_DATA LISTING_:
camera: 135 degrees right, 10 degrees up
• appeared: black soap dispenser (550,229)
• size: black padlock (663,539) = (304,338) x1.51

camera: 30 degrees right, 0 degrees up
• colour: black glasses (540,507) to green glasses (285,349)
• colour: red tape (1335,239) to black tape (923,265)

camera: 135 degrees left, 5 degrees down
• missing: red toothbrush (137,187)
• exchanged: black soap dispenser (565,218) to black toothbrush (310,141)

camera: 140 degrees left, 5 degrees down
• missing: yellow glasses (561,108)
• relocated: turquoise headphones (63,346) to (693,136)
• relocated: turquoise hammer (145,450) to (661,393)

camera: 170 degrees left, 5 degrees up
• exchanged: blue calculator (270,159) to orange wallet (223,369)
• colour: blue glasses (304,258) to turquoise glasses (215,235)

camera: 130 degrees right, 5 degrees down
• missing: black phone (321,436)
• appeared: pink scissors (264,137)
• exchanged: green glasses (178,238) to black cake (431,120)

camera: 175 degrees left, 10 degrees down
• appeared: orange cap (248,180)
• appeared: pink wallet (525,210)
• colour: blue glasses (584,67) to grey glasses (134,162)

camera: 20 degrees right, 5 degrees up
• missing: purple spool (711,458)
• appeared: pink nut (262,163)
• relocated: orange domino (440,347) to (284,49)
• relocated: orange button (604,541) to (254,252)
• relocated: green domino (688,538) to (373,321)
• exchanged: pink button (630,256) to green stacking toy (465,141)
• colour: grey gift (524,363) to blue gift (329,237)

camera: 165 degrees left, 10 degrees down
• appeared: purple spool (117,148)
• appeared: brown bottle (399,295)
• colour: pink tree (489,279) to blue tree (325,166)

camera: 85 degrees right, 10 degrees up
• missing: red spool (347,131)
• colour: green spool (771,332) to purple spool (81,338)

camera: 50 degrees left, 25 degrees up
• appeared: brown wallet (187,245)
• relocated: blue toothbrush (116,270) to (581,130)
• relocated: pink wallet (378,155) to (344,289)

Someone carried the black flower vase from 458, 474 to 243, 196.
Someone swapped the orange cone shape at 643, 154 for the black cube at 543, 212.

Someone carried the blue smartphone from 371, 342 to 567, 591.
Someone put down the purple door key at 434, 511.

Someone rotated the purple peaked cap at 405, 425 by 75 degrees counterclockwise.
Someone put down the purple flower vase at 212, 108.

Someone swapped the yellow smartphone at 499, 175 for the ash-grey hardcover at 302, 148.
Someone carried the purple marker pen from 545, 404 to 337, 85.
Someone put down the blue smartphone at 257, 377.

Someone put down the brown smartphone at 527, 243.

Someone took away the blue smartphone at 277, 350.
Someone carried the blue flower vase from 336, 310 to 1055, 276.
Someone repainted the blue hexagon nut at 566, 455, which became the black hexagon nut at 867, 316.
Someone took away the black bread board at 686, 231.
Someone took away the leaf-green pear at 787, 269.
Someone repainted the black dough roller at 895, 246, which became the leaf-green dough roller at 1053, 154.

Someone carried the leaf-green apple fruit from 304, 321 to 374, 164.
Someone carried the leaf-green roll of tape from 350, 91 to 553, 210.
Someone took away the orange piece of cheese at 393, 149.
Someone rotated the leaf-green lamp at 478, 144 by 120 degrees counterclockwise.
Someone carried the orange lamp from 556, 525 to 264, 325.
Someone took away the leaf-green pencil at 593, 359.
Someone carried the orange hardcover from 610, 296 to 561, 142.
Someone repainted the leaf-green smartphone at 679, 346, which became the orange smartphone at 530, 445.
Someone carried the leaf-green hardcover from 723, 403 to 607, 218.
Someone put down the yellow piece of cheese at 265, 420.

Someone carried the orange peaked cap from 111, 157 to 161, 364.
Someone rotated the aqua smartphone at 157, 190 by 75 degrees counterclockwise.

_YOUR INSTRUCTIONS_:
Filter the entries above and copy only the lines that hold "purple".

_WRITTEN SOLUTION_:
• missing: purple spool (711,458)
• appeared: purple spool (117,148)
• colour: green spool (771,332) to purple spool (81,338)
Someone put down the purple door key at 434, 511.
Someone rotated the purple peaked cap at 405, 425 by 75 degrees counterclockwise.
Someone put down the purple flower vase at 212, 108.
Someone carried the purple marker pen from 545, 404 to 337, 85.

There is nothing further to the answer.